> Task directions
Could you write out, word for word, only the lines from the one containing "brown brick C5:C6" through the last line of the data below?

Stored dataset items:
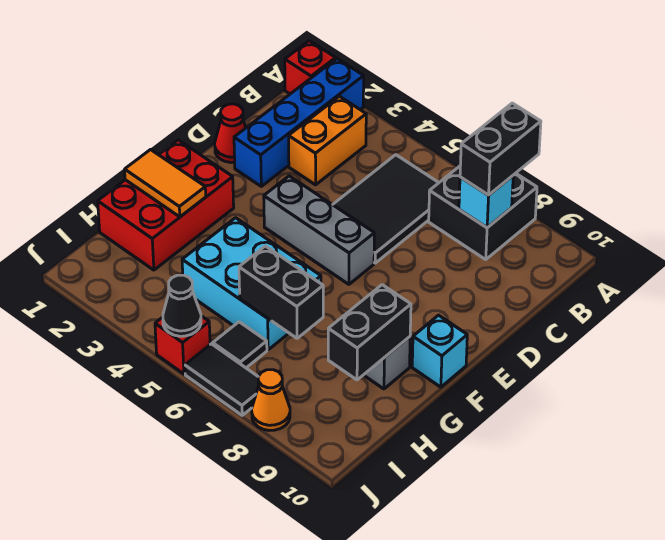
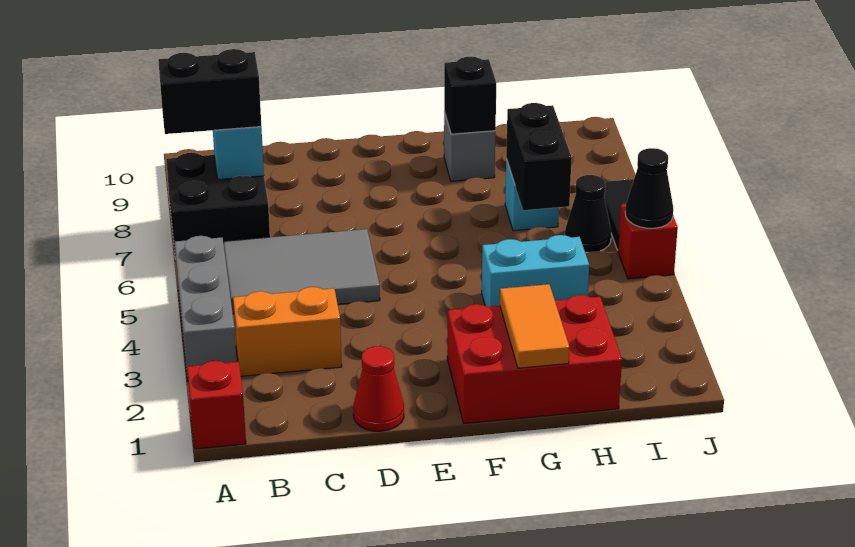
blue brick A2:D2 level 1 -> none
black tile B5:D6 level 1 -> grey tile B5:D6 level 1
grey brick E4:E6 level 1 -> grey brick A3:A5 level 1
cyan brick F10 level 1 -> cyan brick H7 level 1
cyan brick G4:H6 level 1 -> cyan brick G4:H4 level 1
black brick G9:H9 level 2 -> black brick G9 level 2
black tile I6 level 1 -> black cone I6 level 1
orange cone J8 level 1 -> none

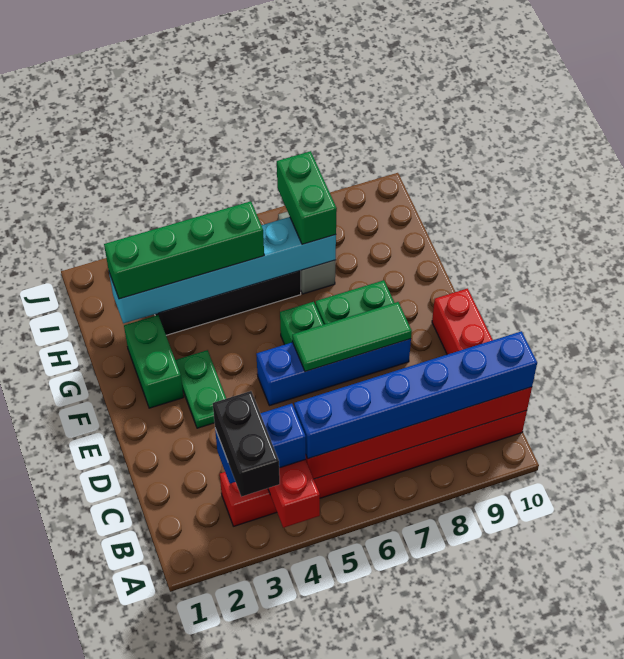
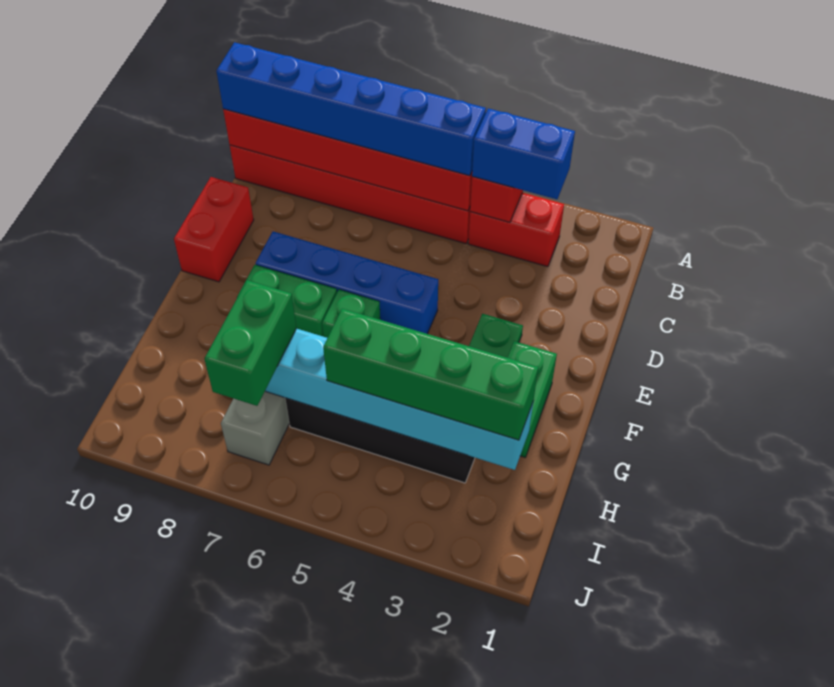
black brick A3:B3 level 4 -> none
green tile E6:E8 level 2 -> none

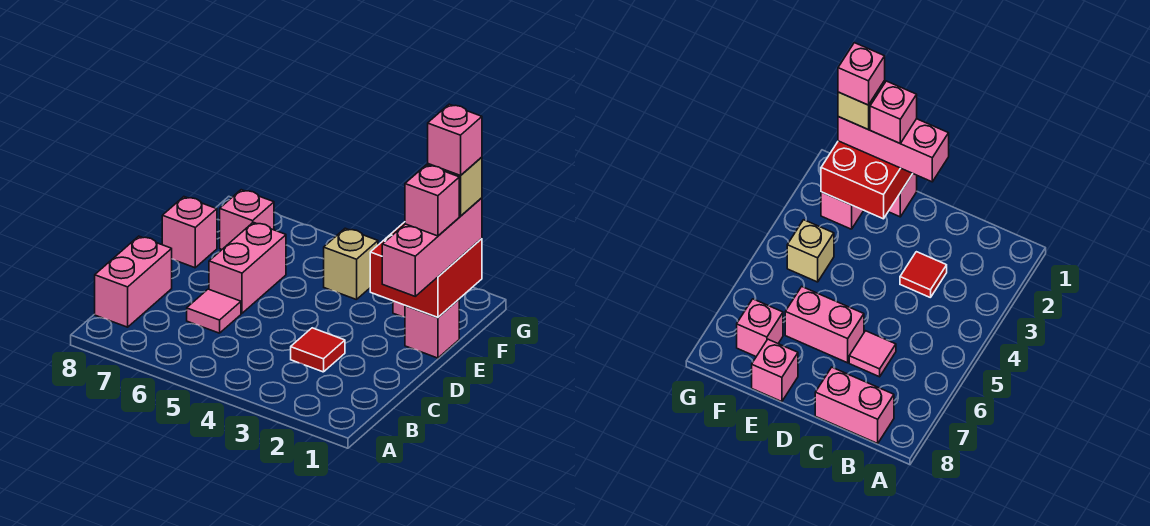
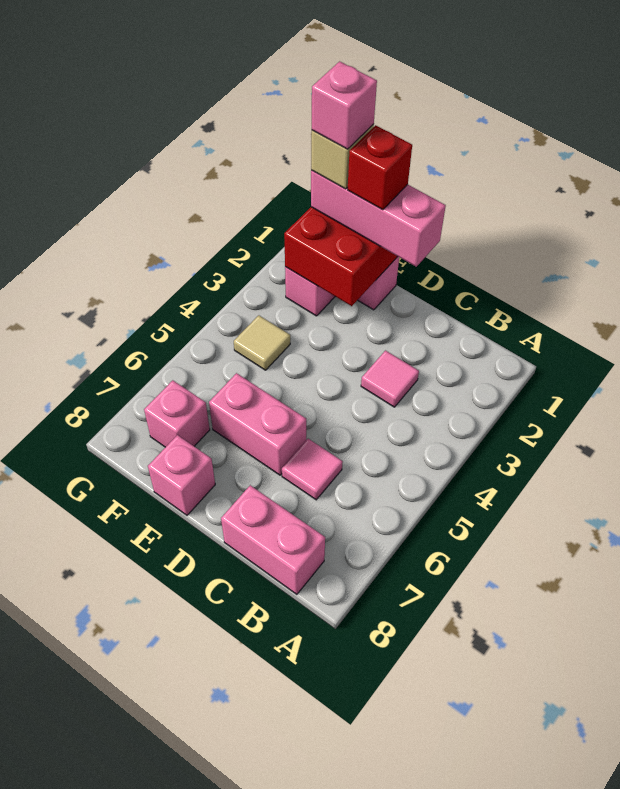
red tile C3 level 1 -> pink tile C3 level 1
pink brick E1 level 4 -> red brick E1 level 4
tan brick F4 level 1 -> tan tile F4 level 1

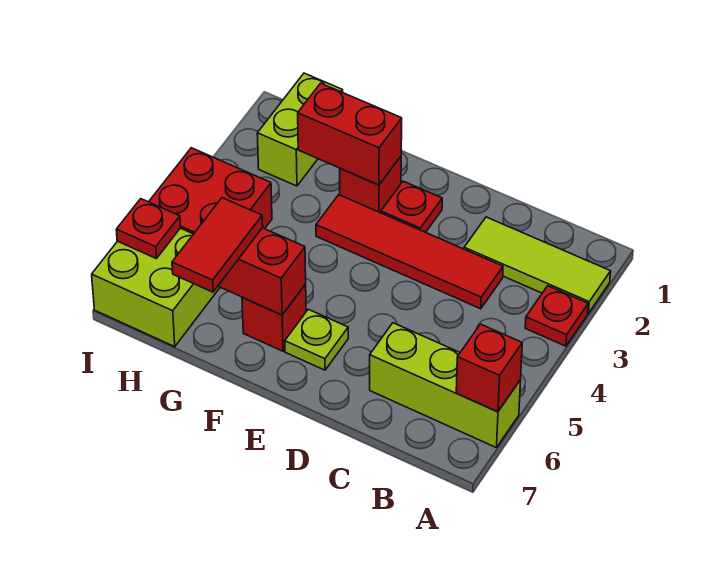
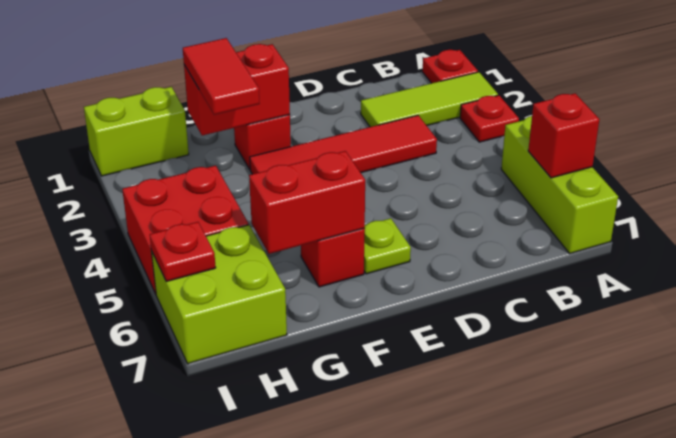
lime brick A6:C6 level 1 -> lime brick A5:A7 level 1
red plate E2 level 1 -> red plate A1 level 1
red tile G6:G7 level 3 -> red tile G2:G3 level 3
lime brick H1:H2 level 1 -> lime brick H1:I1 level 1

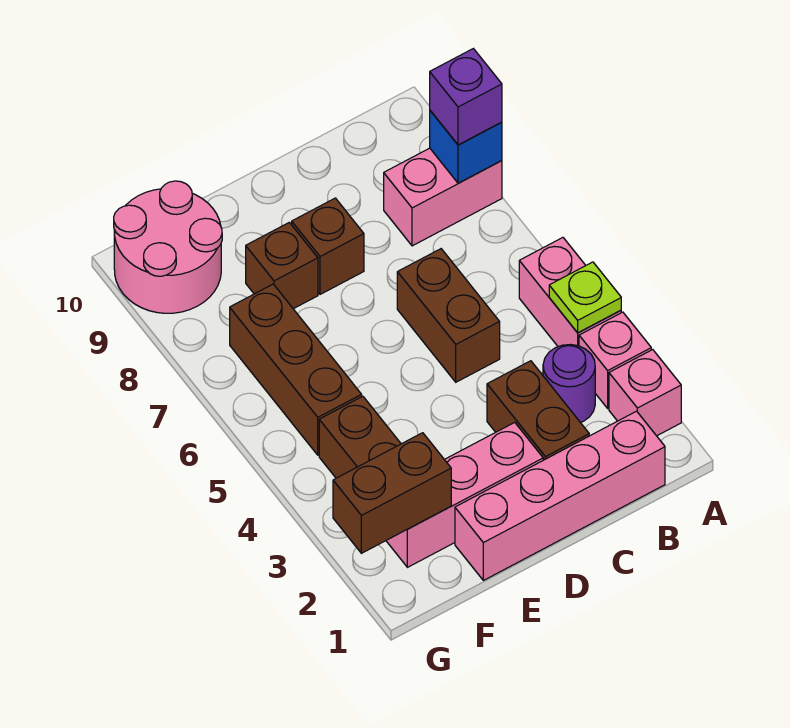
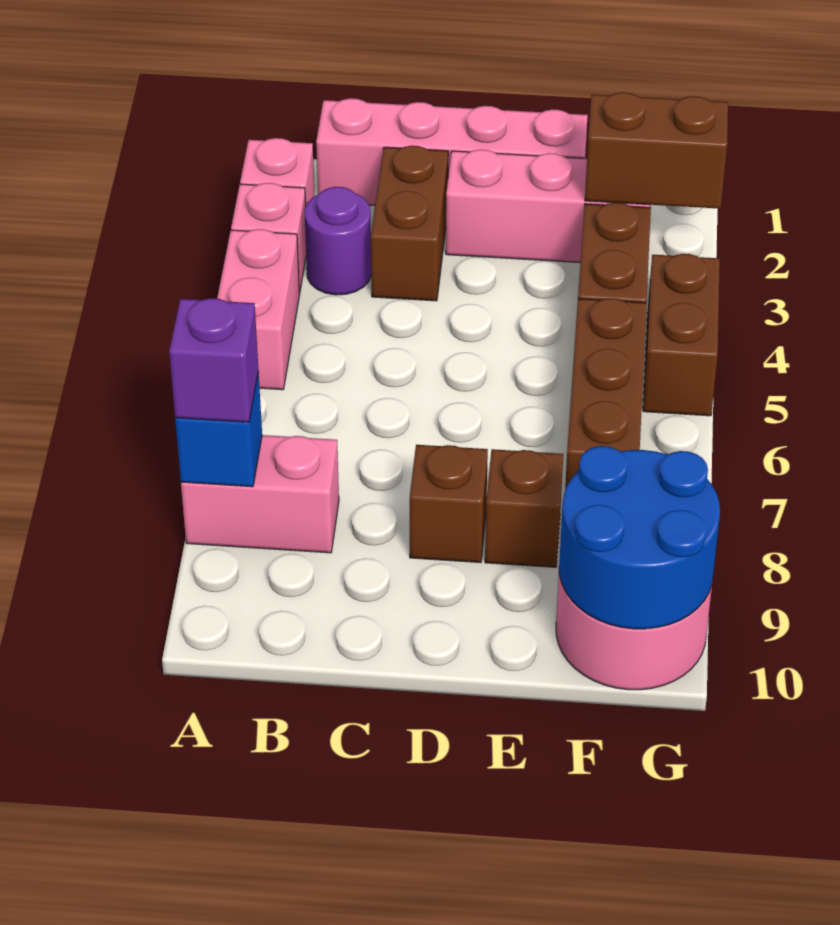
lime plate A4 level 2 -> none
brown brick C5:C6 level 1 -> brown brick G4:G5 level 1
none -> blue round brick F9:G10 level 2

> Solution
brown brick C5:C6 level 1 -> brown brick G4:G5 level 1
none -> blue round brick F9:G10 level 2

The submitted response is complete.